*What this task involves*.
Please write out word for word the opening lines of the material, including the line with "green rectangle: (441, 446)" as the last.

*The records*.
────────────────────
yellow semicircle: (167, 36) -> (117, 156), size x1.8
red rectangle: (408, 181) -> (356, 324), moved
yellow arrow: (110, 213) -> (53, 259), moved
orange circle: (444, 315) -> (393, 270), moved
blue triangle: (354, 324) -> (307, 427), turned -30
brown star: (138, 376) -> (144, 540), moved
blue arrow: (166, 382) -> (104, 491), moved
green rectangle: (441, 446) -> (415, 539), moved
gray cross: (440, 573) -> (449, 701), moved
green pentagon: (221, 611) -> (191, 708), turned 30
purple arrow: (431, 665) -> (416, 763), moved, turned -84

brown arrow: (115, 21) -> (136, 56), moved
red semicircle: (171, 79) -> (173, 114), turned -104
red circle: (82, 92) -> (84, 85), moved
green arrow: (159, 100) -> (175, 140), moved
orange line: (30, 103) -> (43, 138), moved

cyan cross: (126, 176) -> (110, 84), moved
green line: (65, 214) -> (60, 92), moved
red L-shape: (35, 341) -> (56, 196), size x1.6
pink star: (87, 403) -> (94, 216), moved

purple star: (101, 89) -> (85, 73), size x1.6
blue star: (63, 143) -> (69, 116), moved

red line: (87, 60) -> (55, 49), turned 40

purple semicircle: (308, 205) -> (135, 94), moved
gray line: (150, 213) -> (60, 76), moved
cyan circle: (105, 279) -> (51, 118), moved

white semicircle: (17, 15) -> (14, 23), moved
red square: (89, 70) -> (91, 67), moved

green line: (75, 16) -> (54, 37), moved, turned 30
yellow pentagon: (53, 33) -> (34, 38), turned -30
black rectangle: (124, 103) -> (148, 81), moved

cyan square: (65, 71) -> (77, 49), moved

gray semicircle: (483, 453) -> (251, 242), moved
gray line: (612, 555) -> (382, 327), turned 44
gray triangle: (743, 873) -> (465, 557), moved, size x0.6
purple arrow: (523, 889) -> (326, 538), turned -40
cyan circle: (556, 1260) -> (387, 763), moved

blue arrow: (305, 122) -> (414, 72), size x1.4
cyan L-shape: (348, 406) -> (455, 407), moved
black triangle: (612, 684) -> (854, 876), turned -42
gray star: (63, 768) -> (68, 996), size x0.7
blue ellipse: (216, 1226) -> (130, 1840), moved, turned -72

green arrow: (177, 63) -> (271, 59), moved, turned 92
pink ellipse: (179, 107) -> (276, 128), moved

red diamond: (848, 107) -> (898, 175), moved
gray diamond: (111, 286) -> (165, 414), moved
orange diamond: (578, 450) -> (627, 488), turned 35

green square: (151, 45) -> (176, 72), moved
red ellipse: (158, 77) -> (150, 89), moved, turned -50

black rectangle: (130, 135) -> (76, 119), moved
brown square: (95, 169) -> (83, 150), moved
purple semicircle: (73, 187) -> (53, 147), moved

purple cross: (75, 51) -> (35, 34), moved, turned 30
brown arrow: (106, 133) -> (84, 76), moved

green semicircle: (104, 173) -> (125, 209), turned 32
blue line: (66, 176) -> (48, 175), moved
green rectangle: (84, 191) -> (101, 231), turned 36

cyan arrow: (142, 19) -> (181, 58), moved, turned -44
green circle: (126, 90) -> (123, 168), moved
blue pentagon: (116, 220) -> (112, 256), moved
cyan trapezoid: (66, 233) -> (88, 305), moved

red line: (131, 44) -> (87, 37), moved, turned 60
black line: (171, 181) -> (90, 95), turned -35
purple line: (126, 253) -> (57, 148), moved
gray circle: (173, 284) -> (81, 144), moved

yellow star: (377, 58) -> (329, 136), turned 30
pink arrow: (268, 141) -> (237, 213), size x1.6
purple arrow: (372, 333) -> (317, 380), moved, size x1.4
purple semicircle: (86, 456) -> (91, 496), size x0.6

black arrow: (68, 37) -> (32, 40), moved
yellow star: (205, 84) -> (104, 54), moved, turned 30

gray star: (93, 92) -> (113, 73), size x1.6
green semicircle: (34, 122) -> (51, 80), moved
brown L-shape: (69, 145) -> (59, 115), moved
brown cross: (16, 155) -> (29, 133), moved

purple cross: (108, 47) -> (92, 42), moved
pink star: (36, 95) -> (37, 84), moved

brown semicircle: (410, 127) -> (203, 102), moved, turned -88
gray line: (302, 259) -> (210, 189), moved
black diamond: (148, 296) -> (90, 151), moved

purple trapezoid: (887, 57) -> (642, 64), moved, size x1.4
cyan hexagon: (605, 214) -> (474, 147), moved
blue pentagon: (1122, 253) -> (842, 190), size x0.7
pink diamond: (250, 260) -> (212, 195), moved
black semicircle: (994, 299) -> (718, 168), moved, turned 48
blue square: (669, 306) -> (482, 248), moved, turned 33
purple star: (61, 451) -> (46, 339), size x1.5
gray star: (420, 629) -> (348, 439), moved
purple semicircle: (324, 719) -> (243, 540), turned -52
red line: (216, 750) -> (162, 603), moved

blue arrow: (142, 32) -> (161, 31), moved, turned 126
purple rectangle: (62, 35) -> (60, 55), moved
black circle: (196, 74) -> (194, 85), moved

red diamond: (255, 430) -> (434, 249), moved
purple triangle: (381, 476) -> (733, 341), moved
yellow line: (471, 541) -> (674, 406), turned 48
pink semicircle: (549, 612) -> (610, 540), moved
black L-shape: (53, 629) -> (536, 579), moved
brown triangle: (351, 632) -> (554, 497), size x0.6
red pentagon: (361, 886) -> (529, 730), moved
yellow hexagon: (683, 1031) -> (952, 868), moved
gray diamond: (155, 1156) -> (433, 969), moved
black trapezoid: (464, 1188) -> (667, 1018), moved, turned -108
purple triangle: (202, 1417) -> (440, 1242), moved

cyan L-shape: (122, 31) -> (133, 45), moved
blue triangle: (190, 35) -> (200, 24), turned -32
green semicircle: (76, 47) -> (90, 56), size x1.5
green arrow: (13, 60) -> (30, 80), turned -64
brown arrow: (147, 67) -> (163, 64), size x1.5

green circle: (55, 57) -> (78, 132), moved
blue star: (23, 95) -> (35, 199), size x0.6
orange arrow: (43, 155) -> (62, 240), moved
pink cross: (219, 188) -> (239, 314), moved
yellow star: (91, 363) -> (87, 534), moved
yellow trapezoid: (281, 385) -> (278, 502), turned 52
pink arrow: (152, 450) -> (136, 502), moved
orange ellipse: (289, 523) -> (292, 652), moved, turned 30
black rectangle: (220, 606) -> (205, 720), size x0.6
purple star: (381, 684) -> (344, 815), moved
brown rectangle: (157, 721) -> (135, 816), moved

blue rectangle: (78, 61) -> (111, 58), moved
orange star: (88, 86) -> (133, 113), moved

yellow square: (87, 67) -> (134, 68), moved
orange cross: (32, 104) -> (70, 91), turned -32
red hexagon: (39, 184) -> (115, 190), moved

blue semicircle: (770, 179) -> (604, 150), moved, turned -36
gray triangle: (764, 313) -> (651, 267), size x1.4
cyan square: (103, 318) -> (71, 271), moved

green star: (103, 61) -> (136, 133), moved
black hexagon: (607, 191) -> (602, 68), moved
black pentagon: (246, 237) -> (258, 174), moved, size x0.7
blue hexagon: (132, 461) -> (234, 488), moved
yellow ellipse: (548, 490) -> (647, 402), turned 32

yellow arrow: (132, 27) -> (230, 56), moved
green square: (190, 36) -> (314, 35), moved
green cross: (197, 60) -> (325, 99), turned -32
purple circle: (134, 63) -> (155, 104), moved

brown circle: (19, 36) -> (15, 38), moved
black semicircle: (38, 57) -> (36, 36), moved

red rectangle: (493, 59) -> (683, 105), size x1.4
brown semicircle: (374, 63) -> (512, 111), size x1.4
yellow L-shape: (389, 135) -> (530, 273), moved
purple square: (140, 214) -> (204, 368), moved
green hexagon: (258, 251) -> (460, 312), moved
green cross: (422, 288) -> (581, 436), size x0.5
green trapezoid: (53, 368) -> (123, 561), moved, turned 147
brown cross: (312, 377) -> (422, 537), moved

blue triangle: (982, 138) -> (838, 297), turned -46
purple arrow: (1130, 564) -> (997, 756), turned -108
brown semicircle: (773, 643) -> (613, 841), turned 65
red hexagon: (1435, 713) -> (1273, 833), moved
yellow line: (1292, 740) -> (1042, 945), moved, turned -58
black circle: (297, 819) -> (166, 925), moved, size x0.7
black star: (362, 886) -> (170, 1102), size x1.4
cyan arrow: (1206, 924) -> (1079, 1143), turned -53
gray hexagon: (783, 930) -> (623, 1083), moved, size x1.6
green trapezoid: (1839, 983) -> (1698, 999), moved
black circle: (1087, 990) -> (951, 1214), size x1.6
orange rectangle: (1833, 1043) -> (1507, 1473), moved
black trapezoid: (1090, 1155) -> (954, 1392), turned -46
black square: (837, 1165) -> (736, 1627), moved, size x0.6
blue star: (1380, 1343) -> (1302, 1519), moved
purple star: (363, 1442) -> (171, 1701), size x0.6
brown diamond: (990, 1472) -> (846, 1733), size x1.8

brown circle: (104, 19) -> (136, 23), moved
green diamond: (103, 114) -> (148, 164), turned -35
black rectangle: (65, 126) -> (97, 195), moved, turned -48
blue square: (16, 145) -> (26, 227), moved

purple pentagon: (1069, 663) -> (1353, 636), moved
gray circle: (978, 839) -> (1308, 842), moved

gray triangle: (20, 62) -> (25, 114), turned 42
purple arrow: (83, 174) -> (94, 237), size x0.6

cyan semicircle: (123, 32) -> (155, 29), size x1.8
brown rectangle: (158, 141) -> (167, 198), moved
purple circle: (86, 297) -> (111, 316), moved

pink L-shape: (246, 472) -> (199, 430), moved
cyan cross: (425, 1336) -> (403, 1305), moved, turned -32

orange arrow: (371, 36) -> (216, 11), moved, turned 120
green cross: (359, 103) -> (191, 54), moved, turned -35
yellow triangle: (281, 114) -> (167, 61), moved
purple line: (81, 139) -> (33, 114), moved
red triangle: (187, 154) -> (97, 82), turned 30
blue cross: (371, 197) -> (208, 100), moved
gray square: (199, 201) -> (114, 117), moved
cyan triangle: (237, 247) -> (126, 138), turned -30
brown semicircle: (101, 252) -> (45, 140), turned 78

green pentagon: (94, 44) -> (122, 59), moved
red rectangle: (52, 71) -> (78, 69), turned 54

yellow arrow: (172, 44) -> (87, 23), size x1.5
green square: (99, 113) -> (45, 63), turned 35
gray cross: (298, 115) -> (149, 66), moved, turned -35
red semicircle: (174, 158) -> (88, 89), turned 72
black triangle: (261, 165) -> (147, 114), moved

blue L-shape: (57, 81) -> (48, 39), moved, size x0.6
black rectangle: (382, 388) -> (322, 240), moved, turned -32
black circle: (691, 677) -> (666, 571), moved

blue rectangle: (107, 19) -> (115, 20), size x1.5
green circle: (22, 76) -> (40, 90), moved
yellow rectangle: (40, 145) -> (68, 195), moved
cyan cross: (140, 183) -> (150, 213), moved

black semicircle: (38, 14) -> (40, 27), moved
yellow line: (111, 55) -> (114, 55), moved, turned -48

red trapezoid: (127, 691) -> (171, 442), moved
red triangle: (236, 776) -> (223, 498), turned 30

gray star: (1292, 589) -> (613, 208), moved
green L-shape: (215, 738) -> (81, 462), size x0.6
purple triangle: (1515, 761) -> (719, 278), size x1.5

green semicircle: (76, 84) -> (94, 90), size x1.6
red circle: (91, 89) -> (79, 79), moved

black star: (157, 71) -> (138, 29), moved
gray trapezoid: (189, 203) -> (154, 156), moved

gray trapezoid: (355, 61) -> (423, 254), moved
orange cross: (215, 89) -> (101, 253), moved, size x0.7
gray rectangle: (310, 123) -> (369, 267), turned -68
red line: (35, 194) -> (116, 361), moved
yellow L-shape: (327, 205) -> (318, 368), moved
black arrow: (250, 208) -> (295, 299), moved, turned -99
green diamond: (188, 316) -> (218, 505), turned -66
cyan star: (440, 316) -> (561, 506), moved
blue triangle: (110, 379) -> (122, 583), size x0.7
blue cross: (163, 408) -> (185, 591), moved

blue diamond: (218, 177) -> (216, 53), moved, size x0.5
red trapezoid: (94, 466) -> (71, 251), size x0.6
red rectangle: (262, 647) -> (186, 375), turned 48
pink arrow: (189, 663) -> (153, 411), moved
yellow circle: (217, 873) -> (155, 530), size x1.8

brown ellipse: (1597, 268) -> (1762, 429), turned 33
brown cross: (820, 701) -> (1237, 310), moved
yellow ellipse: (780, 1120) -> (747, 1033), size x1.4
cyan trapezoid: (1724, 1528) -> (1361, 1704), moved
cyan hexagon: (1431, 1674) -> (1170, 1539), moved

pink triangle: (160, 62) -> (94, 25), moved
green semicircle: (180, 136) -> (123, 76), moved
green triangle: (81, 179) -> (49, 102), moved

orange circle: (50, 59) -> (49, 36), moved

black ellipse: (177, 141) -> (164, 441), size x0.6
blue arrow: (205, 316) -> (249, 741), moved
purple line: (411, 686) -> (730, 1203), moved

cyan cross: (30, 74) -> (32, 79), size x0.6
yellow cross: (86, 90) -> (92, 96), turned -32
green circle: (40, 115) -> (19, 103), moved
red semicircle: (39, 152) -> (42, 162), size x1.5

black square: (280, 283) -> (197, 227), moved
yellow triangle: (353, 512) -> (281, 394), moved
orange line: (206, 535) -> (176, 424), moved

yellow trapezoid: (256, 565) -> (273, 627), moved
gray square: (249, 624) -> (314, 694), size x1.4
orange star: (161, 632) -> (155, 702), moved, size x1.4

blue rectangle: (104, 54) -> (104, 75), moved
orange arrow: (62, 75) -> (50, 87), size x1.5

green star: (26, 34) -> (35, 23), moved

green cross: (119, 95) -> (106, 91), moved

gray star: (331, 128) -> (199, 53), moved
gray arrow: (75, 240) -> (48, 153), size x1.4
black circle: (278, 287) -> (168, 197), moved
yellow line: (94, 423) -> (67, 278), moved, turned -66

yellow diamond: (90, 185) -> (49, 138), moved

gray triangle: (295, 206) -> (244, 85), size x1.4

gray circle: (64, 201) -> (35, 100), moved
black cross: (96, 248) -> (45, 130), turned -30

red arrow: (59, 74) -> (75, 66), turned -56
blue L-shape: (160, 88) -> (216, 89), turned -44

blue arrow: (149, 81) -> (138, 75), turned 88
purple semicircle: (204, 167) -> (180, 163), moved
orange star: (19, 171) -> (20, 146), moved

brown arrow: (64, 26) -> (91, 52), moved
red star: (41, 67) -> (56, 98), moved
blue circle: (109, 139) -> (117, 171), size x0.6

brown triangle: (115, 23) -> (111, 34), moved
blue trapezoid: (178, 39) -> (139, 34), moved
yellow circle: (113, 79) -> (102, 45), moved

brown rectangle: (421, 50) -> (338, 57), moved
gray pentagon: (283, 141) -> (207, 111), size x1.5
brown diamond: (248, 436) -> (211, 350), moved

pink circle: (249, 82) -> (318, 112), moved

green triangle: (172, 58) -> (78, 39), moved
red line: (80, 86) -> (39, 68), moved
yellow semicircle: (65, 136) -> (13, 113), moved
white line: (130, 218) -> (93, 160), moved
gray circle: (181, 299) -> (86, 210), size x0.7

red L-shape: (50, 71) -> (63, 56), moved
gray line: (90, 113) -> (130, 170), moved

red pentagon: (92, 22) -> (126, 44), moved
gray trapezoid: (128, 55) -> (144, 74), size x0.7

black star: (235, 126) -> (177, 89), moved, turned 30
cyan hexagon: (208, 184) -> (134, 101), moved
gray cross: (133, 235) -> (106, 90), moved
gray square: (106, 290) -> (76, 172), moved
────────────────────
*Written reply*.
yellow semicircle: (167, 36) -> (117, 156), size x1.8
red rectangle: (408, 181) -> (356, 324), moved
yellow arrow: (110, 213) -> (53, 259), moved
orange circle: (444, 315) -> (393, 270), moved
blue triangle: (354, 324) -> (307, 427), turned -30
brown star: (138, 376) -> (144, 540), moved
blue arrow: (166, 382) -> (104, 491), moved
green rectangle: (441, 446) -> (415, 539), moved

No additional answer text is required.